Task statement: Return a faithful copy of all the entries, omitting the images.
### The input ###
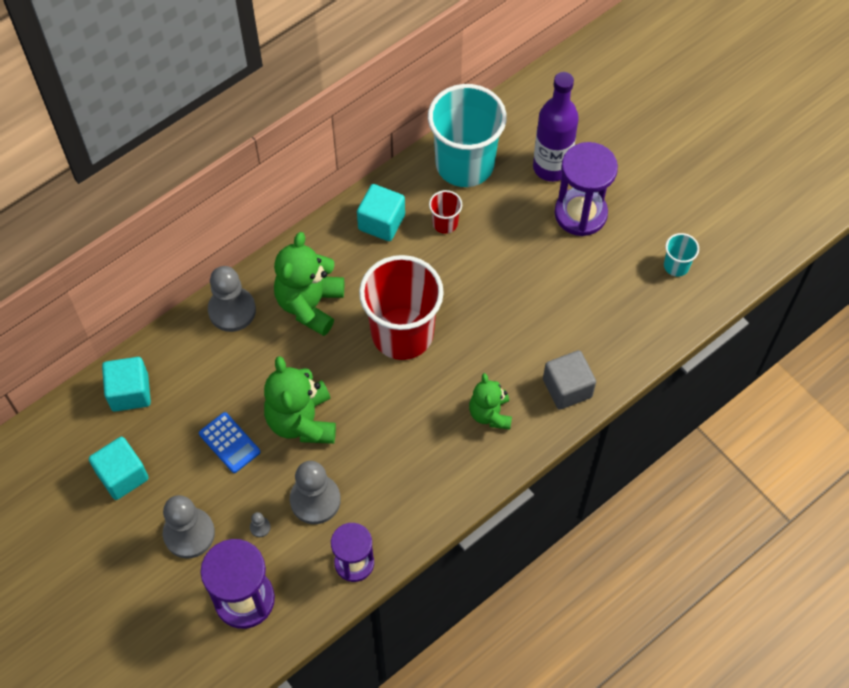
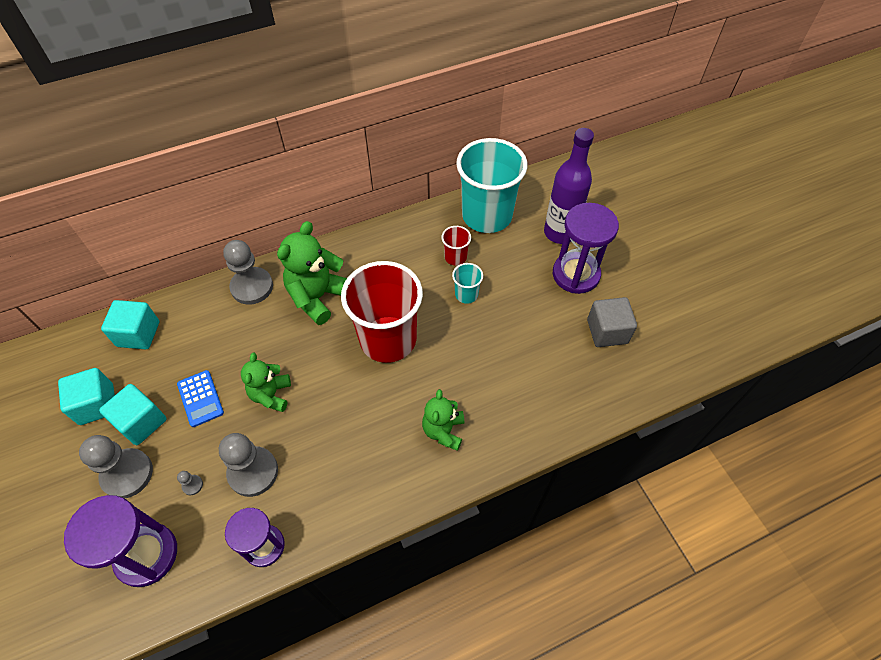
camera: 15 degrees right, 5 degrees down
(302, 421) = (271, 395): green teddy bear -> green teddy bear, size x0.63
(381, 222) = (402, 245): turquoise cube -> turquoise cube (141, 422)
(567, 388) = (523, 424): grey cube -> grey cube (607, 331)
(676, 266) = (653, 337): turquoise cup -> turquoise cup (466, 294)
###
Output for this exercise:
camera: 15 degrees right, 5 degrees down
(302, 421) = (271, 395): green teddy bear -> green teddy bear, size x0.63
(381, 222) = (402, 245): turquoise cube -> turquoise cube (141, 422)
(567, 388) = (523, 424): grey cube -> grey cube (607, 331)
(676, 266) = (653, 337): turquoise cup -> turquoise cup (466, 294)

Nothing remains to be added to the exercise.